--- Begin Provided information ---

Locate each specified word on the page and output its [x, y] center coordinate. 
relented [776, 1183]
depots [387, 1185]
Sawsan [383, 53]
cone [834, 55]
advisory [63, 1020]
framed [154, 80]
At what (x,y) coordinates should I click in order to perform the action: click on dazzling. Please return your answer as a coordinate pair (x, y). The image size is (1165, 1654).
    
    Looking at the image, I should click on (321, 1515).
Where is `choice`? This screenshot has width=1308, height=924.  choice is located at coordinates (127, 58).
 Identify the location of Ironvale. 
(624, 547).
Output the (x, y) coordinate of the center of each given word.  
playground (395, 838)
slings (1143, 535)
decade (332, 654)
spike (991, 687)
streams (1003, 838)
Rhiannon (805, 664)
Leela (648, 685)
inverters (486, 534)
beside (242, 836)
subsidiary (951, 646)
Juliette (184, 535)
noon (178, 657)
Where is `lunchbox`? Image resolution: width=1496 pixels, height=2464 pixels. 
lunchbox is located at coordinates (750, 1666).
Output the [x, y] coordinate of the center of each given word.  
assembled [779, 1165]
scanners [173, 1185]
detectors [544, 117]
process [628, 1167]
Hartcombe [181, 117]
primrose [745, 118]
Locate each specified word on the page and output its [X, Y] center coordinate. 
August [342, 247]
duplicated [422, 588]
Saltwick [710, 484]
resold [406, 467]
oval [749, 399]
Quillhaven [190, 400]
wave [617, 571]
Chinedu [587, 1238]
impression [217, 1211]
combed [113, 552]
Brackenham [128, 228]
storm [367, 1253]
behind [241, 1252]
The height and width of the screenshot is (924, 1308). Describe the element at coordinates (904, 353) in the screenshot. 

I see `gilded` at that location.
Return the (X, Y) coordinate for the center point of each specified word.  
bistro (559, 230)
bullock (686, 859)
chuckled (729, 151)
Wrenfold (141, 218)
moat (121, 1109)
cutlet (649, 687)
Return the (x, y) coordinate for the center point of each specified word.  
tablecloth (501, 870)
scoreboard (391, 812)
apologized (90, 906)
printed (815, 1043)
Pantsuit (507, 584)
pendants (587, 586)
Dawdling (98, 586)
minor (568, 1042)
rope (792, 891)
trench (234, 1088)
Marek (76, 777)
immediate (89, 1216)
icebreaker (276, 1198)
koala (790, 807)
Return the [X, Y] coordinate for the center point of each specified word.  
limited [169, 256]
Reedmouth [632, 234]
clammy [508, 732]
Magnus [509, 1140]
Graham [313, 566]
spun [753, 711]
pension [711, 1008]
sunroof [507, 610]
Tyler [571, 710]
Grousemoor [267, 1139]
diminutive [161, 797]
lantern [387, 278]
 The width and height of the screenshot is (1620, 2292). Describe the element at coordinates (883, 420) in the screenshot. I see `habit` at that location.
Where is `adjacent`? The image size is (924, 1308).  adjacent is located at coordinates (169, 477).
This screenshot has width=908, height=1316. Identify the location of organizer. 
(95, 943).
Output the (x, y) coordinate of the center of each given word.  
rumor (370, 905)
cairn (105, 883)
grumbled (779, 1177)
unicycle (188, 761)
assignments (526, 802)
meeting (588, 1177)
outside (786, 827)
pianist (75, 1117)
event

--- End Provided information ---

▶ Instruction: Tally the lines in the rows above that contain the string "Where", counting only matches in the same case, and reply with that number alone.

▶ Answer below: 3